(Records from a data collection)
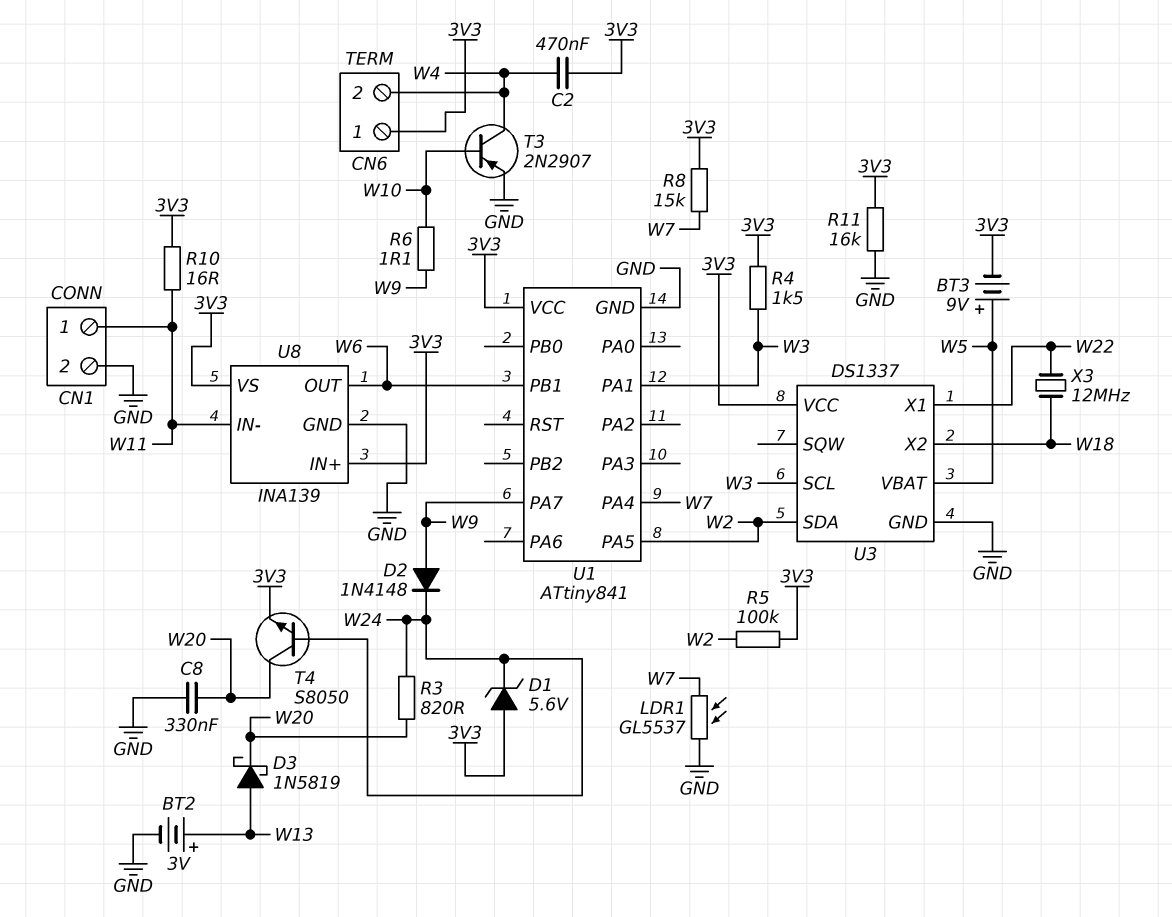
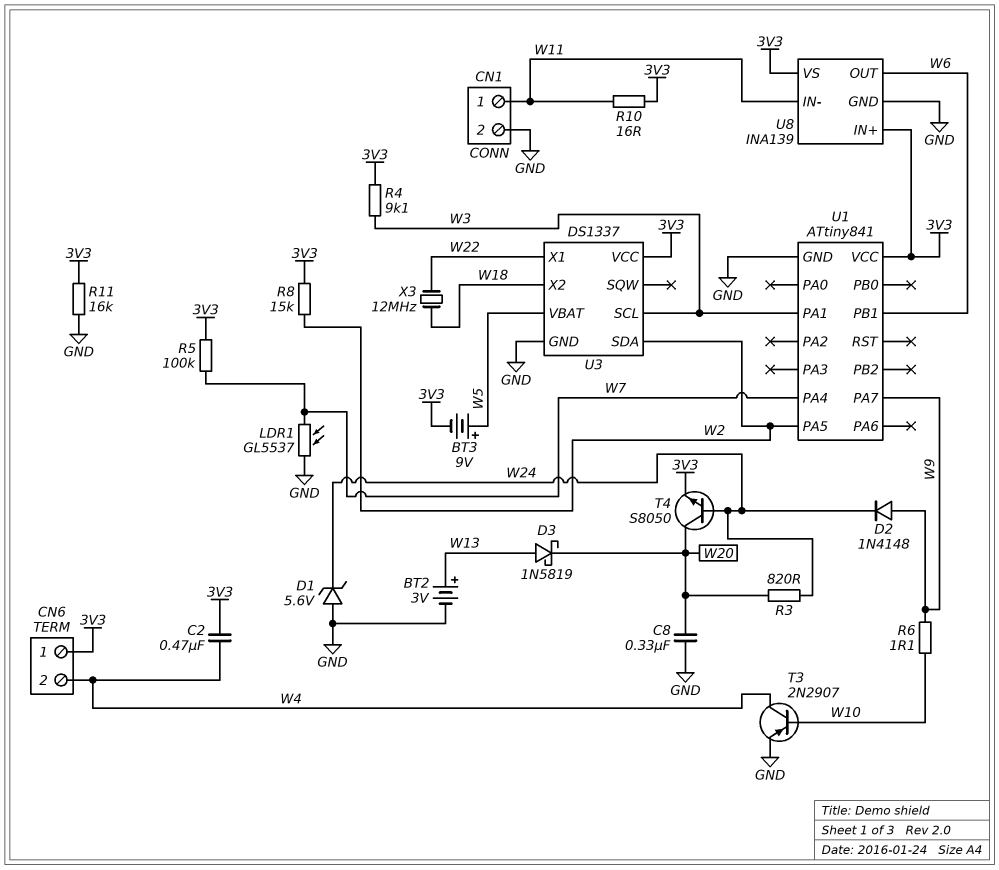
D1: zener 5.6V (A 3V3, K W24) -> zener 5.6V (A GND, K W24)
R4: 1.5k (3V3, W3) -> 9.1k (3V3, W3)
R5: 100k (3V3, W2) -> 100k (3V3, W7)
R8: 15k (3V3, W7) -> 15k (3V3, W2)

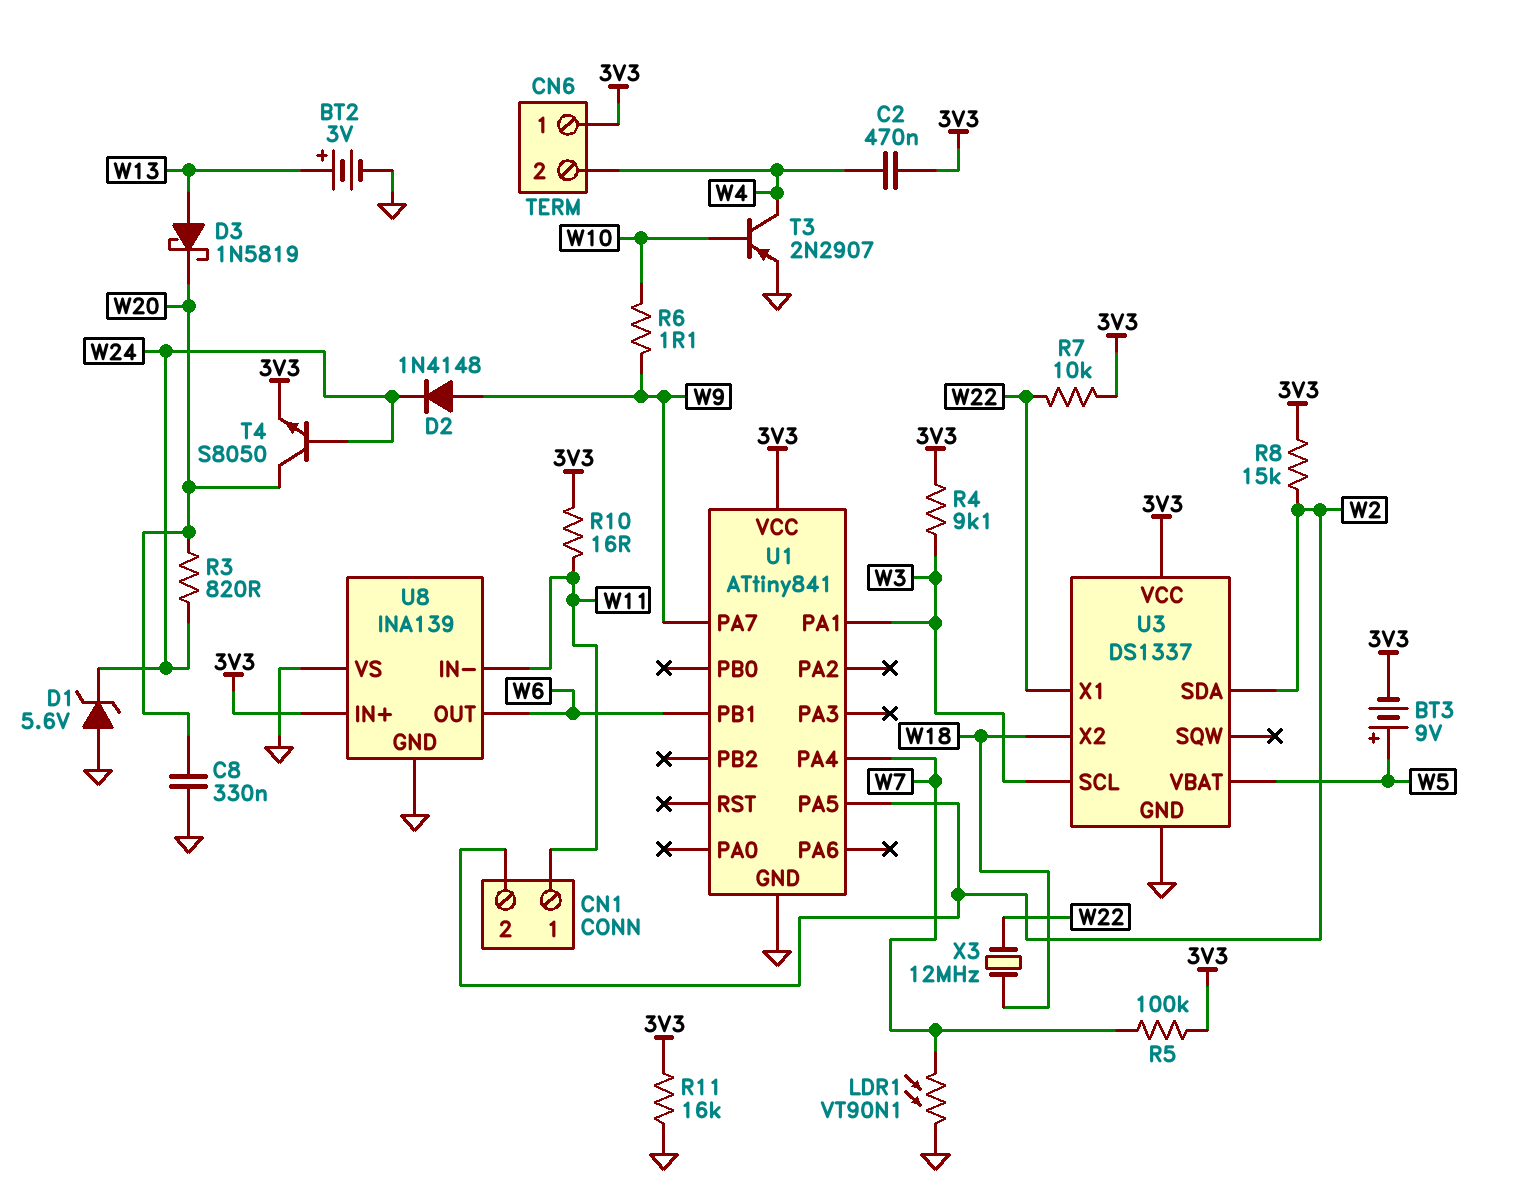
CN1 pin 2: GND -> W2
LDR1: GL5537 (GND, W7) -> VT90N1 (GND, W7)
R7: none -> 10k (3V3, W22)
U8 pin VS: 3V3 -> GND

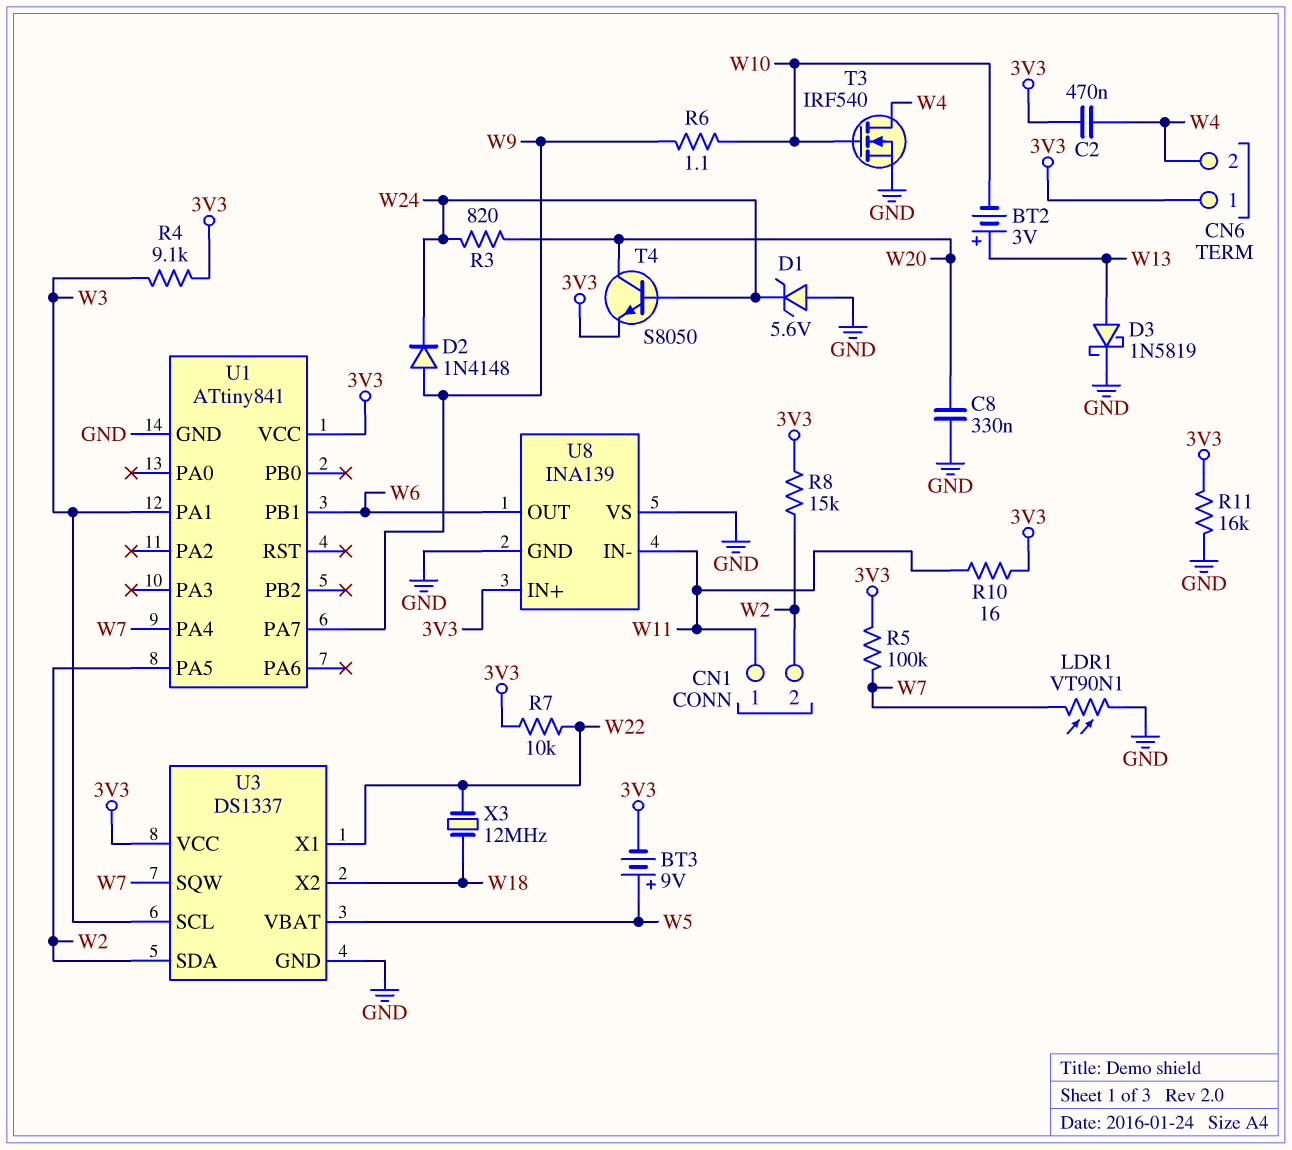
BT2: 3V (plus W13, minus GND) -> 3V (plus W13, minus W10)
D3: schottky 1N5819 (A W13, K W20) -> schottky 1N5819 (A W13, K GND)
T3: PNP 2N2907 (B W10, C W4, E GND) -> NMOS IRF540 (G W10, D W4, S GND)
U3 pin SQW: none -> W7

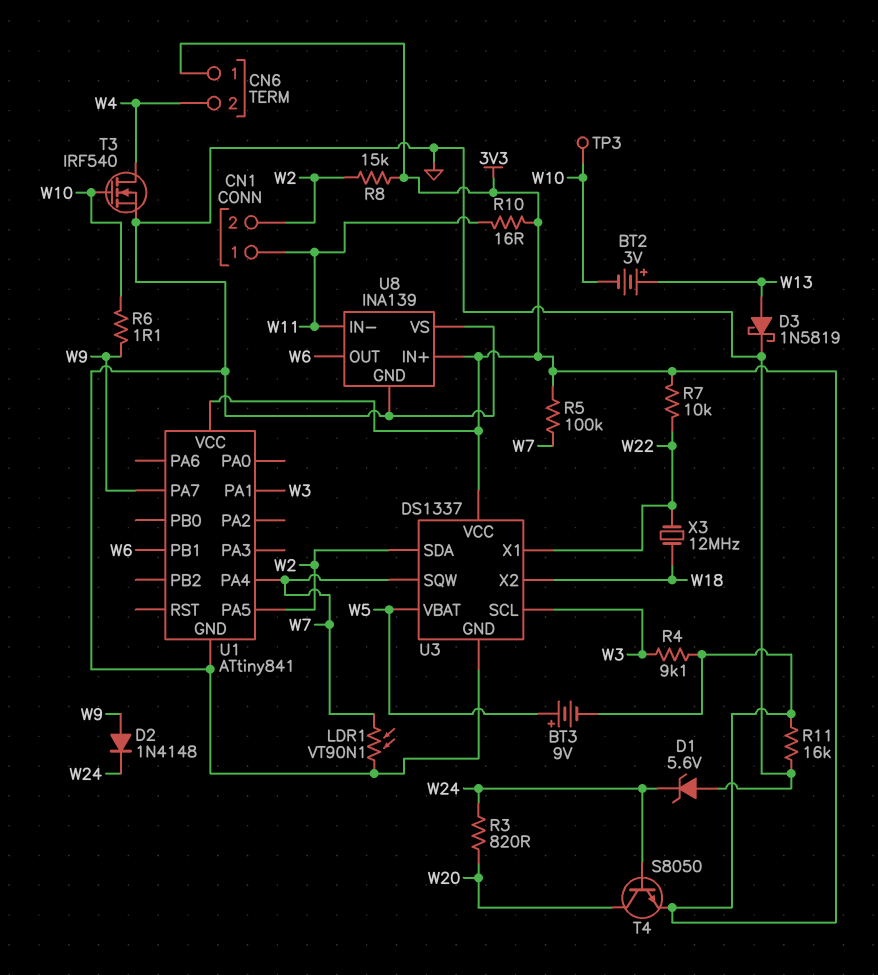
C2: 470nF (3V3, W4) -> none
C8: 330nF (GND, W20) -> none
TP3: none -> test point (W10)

**WHAT YOU NEED TO DO**
From the data above, gather every line that includes the word "none".

**OUTPUT BELOW**
R7: none -> 10k (3V3, W22)
U3 pin SQW: none -> W7
C2: 470nF (3V3, W4) -> none
C8: 330nF (GND, W20) -> none
TP3: none -> test point (W10)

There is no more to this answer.